EXERCISE BRIEF: Go through the lines below and copy any that hold the string "none".

RECORDS:
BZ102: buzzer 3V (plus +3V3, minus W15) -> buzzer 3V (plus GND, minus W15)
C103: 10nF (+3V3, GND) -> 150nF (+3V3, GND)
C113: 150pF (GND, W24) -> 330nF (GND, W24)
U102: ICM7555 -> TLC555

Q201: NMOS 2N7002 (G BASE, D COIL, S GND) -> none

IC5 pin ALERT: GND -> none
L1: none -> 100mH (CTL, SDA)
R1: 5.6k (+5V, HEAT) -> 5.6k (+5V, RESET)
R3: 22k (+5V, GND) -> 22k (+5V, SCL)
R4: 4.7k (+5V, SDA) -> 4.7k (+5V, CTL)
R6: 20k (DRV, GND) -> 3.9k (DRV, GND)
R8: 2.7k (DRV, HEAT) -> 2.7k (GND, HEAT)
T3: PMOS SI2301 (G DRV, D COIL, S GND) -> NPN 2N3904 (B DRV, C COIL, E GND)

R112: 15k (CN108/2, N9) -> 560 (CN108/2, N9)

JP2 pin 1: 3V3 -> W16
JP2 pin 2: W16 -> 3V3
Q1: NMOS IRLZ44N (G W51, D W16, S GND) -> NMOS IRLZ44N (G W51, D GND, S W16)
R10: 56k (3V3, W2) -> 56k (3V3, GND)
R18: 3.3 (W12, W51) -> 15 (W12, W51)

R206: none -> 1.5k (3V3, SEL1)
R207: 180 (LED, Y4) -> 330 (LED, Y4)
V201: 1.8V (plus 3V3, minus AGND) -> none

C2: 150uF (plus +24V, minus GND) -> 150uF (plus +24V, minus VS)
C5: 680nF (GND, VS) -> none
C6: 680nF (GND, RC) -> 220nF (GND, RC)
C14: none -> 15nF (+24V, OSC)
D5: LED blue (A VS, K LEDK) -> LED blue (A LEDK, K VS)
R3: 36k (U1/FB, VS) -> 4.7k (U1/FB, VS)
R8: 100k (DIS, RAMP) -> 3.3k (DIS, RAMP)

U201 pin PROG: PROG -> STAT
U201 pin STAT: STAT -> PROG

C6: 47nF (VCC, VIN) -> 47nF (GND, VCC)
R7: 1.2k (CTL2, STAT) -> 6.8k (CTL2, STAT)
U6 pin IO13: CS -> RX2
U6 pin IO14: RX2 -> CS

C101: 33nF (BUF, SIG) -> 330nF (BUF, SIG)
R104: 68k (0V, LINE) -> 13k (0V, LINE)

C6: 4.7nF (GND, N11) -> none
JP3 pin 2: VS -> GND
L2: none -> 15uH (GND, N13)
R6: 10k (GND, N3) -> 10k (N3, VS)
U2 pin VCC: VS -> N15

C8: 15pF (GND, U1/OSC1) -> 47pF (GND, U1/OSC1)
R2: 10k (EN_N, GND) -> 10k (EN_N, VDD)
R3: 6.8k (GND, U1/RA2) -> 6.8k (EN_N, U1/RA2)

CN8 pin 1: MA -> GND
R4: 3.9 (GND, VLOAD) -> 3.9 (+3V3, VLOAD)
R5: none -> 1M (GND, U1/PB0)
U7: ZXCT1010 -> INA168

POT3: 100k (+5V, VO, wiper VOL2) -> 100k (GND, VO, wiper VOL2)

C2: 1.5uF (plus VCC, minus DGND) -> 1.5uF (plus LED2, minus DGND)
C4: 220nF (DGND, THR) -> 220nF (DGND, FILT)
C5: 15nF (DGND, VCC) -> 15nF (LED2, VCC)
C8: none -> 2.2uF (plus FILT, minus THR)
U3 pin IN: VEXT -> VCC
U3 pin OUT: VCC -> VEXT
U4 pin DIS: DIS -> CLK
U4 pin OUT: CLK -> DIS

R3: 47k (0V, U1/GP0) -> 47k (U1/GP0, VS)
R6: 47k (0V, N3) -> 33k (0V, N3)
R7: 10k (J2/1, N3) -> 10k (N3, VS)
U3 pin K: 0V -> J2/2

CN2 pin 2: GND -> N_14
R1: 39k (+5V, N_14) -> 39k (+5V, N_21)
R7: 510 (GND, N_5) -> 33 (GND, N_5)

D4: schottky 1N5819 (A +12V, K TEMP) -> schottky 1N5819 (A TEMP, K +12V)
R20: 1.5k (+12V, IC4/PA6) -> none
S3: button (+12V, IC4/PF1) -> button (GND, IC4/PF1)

REPLY TO THE EXERCISE:
Q201: NMOS 2N7002 (G BASE, D COIL, S GND) -> none
IC5 pin ALERT: GND -> none
L1: none -> 100mH (CTL, SDA)
R206: none -> 1.5k (3V3, SEL1)
V201: 1.8V (plus 3V3, minus AGND) -> none
C5: 680nF (GND, VS) -> none
C14: none -> 15nF (+24V, OSC)
C6: 4.7nF (GND, N11) -> none
L2: none -> 15uH (GND, N13)
R5: none -> 1M (GND, U1/PB0)
C8: none -> 2.2uF (plus FILT, minus THR)
R20: 1.5k (+12V, IC4/PA6) -> none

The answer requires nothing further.